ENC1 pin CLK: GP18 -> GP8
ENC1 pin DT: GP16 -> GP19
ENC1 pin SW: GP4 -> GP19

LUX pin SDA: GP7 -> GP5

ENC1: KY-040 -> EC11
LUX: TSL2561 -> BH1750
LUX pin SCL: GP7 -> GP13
* * * *
- [Action item] From the line containing "ENC1: KY-040 -> EC11" through the last line of the records, output each line exactly and nothing more.

- [Solution to this problem]
ENC1: KY-040 -> EC11
LUX: TSL2561 -> BH1750
LUX pin SCL: GP7 -> GP13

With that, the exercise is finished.